(Object correspondence data)
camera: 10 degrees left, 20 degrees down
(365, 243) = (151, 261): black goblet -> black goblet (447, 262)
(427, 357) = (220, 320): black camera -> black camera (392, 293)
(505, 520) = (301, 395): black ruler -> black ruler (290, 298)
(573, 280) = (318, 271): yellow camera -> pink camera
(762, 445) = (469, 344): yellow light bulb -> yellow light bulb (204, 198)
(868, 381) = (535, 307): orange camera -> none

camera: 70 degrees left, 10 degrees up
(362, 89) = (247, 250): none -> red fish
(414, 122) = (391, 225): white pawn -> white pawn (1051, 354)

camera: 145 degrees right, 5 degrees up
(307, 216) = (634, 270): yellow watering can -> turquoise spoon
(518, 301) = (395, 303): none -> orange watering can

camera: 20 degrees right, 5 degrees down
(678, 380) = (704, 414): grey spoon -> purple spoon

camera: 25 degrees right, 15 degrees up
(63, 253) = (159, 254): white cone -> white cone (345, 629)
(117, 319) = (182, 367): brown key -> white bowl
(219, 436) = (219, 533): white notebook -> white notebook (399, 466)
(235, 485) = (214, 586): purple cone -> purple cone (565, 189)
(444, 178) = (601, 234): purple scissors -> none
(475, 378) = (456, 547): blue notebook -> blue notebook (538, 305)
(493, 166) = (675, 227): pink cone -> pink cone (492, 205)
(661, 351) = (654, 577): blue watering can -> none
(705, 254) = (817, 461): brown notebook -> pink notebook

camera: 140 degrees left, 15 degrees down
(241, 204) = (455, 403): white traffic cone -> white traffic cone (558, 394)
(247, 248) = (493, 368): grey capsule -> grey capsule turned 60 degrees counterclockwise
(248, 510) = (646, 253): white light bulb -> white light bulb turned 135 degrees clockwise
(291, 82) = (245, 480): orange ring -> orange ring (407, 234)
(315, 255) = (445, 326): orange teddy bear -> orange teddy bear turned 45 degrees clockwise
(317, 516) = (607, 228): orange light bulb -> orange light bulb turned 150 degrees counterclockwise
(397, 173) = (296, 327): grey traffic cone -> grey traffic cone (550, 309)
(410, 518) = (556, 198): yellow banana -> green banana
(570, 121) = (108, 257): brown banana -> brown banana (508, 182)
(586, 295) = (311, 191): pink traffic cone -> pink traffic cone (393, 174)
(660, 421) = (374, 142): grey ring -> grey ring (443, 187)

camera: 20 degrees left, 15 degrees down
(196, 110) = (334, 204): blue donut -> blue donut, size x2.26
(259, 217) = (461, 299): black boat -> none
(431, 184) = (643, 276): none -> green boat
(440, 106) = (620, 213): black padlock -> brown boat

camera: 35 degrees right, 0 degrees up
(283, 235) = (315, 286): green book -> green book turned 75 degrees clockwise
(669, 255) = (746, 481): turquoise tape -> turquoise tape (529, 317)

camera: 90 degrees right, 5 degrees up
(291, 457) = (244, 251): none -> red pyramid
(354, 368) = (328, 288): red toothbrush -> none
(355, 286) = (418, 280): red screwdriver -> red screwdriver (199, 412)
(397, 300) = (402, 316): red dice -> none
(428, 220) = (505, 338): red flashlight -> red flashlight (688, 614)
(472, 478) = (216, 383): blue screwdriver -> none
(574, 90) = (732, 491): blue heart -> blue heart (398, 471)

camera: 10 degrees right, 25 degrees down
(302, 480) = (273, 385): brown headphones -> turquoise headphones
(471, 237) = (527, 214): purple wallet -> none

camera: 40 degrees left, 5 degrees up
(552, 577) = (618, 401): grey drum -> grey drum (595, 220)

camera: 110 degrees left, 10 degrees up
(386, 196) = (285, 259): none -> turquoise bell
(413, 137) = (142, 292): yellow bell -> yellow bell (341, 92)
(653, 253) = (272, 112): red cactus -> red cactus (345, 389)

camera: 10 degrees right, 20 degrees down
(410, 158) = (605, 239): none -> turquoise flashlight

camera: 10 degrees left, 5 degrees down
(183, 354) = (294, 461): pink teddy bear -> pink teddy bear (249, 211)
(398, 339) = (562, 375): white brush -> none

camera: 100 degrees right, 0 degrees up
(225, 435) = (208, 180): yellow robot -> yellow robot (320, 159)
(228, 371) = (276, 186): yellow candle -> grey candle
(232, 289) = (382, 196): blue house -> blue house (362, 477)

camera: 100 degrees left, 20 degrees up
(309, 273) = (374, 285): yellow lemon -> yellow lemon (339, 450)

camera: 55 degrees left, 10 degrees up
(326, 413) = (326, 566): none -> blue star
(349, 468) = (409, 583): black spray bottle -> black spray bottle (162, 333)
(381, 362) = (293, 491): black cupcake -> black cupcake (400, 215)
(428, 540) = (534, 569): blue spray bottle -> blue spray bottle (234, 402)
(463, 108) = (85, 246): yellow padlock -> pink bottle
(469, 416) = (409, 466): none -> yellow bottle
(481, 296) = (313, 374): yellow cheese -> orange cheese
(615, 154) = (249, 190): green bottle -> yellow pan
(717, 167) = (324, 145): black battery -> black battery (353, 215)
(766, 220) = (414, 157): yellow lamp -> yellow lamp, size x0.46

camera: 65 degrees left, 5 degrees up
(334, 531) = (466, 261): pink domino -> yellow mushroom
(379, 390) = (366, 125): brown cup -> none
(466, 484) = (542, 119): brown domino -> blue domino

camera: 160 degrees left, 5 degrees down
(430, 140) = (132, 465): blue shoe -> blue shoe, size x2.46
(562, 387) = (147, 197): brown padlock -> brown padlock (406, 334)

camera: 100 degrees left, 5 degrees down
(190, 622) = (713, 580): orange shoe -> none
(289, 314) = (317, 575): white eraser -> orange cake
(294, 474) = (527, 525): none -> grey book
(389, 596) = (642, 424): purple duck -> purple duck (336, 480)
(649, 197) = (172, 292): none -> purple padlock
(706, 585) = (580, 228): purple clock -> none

*What is required*
Nothing but the lines above from the one containing "(410, 158) = (605, 239): none" through the one containing "(381, 362) = (293, 491): black" should appear in the answer, each repeated exactly.

*Written solution*
(410, 158) = (605, 239): none -> turquoise flashlight

camera: 10 degrees left, 5 degrees down
(183, 354) = (294, 461): pink teddy bear -> pink teddy bear (249, 211)
(398, 339) = (562, 375): white brush -> none

camera: 100 degrees right, 0 degrees up
(225, 435) = (208, 180): yellow robot -> yellow robot (320, 159)
(228, 371) = (276, 186): yellow candle -> grey candle
(232, 289) = (382, 196): blue house -> blue house (362, 477)

camera: 100 degrees left, 20 degrees up
(309, 273) = (374, 285): yellow lemon -> yellow lemon (339, 450)

camera: 55 degrees left, 10 degrees up
(326, 413) = (326, 566): none -> blue star
(349, 468) = (409, 583): black spray bottle -> black spray bottle (162, 333)
(381, 362) = (293, 491): black cupcake -> black cupcake (400, 215)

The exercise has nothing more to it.